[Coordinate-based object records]
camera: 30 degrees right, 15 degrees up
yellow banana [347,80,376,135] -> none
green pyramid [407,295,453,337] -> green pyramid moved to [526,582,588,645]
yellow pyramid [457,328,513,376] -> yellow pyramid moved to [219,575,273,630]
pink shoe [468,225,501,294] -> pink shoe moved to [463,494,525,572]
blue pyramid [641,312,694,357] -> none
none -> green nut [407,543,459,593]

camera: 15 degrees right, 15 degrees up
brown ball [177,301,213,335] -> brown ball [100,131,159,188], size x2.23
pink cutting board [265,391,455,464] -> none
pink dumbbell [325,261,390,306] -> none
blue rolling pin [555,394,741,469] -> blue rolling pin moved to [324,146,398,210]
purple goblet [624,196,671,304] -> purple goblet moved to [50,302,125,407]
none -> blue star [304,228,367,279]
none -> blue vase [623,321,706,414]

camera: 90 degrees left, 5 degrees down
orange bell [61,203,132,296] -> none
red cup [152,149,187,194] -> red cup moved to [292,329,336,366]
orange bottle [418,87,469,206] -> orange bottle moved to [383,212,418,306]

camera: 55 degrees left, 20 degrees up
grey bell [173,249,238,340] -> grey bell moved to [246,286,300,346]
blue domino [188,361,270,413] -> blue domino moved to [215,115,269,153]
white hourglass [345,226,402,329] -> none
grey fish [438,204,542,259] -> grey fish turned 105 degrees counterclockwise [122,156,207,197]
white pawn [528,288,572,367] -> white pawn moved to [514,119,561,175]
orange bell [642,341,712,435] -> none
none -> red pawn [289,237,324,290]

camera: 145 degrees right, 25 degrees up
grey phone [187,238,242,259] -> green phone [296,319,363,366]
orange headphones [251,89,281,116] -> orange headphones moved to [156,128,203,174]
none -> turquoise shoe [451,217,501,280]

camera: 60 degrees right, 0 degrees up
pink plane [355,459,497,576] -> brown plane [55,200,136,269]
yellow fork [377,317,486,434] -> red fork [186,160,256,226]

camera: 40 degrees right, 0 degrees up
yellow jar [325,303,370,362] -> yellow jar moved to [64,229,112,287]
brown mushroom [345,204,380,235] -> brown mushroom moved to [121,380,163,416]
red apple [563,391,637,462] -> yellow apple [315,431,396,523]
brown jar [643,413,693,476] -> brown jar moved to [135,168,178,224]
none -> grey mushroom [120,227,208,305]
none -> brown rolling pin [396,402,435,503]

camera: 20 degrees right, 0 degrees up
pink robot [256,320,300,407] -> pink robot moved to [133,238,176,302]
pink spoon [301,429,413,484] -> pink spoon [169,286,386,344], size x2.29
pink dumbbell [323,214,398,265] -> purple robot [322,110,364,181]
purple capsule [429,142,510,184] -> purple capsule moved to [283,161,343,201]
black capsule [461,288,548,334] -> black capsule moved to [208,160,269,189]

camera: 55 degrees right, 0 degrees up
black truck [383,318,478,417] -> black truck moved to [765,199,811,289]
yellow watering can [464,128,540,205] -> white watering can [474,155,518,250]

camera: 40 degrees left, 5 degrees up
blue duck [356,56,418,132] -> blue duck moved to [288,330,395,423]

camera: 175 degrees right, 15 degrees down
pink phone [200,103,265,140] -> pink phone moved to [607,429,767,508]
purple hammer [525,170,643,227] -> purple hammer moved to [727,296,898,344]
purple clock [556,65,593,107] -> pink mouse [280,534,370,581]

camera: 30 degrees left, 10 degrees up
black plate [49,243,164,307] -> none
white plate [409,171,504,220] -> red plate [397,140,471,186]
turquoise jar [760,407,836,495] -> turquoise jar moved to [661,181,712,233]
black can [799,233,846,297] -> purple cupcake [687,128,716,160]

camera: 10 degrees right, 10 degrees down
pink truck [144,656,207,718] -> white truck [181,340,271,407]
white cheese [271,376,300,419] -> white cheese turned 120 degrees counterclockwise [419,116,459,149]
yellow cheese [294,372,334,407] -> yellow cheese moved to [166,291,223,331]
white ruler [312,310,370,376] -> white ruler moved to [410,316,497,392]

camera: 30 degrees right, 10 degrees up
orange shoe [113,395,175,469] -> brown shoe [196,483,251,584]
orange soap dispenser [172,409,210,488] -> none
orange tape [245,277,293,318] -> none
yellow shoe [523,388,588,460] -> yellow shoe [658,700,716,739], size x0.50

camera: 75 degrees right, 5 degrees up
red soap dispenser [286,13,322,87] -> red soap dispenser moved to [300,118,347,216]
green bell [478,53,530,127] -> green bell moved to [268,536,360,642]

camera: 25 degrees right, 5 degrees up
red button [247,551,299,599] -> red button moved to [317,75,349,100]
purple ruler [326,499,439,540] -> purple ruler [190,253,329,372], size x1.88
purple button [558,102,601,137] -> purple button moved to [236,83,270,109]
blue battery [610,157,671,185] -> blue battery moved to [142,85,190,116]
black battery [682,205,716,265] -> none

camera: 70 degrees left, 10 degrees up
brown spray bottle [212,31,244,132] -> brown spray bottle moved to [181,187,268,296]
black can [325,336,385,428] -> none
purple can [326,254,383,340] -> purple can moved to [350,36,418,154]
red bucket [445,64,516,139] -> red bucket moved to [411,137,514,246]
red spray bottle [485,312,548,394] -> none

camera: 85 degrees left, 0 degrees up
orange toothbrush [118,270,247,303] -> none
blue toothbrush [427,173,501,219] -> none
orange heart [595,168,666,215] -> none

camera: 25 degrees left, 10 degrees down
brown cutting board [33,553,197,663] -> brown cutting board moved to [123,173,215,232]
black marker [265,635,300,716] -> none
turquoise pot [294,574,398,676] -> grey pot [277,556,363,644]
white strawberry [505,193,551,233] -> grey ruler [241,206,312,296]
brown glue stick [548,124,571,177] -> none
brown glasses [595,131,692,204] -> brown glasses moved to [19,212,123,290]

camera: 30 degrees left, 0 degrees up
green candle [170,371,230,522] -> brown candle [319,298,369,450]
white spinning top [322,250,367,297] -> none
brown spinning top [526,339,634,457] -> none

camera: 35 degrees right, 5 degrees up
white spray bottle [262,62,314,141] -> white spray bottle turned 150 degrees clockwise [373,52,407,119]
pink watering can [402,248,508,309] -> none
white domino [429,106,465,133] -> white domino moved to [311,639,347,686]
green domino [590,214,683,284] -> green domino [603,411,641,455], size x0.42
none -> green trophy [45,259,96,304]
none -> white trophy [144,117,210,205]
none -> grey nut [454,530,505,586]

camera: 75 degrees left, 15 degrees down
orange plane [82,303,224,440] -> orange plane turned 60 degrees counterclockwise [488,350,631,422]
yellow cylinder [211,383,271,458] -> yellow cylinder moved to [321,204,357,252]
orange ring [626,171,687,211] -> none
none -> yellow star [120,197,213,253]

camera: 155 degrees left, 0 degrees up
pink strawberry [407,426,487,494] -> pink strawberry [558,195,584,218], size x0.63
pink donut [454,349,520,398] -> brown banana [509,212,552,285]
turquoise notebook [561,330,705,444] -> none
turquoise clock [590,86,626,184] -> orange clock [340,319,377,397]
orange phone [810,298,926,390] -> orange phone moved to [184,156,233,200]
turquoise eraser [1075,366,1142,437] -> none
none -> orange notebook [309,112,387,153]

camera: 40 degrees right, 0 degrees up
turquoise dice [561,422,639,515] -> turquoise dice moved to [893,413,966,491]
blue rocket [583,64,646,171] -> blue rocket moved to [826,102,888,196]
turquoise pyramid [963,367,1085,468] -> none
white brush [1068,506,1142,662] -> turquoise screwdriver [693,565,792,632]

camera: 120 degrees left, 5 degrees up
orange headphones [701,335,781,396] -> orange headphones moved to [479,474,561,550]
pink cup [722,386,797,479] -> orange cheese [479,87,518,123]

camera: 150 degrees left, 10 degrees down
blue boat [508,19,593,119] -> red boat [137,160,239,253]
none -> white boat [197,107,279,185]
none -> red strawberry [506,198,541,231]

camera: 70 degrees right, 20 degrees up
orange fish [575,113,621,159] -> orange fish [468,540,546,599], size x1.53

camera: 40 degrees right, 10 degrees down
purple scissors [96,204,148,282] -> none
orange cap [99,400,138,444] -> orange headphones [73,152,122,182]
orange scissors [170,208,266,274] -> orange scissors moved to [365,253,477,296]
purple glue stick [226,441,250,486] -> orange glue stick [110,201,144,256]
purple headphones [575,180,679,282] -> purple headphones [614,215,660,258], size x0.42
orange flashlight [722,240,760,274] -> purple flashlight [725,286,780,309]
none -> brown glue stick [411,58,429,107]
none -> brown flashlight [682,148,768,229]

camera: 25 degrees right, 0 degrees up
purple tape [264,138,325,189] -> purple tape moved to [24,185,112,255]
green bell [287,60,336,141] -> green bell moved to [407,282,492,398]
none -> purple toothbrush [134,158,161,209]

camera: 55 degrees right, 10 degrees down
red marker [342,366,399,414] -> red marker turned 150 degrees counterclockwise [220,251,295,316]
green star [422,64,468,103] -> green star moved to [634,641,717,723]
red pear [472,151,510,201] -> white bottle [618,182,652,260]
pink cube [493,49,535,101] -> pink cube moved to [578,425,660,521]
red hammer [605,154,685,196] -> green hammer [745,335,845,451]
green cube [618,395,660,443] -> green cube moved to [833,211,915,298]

Work item
From the first line above through the line that contains "white pawn [528,288,572,367]", quote each line exactly. Output nothing more.

Your solution
camera: 30 degrees right, 15 degrees up
yellow banana [347,80,376,135] -> none
green pyramid [407,295,453,337] -> green pyramid moved to [526,582,588,645]
yellow pyramid [457,328,513,376] -> yellow pyramid moved to [219,575,273,630]
pink shoe [468,225,501,294] -> pink shoe moved to [463,494,525,572]
blue pyramid [641,312,694,357] -> none
none -> green nut [407,543,459,593]

camera: 15 degrees right, 15 degrees up
brown ball [177,301,213,335] -> brown ball [100,131,159,188], size x2.23
pink cutting board [265,391,455,464] -> none
pink dumbbell [325,261,390,306] -> none
blue rolling pin [555,394,741,469] -> blue rolling pin moved to [324,146,398,210]
purple goblet [624,196,671,304] -> purple goblet moved to [50,302,125,407]
none -> blue star [304,228,367,279]
none -> blue vase [623,321,706,414]

camera: 90 degrees left, 5 degrees down
orange bell [61,203,132,296] -> none
red cup [152,149,187,194] -> red cup moved to [292,329,336,366]
orange bottle [418,87,469,206] -> orange bottle moved to [383,212,418,306]

camera: 55 degrees left, 20 degrees up
grey bell [173,249,238,340] -> grey bell moved to [246,286,300,346]
blue domino [188,361,270,413] -> blue domino moved to [215,115,269,153]
white hourglass [345,226,402,329] -> none
grey fish [438,204,542,259] -> grey fish turned 105 degrees counterclockwise [122,156,207,197]
white pawn [528,288,572,367] -> white pawn moved to [514,119,561,175]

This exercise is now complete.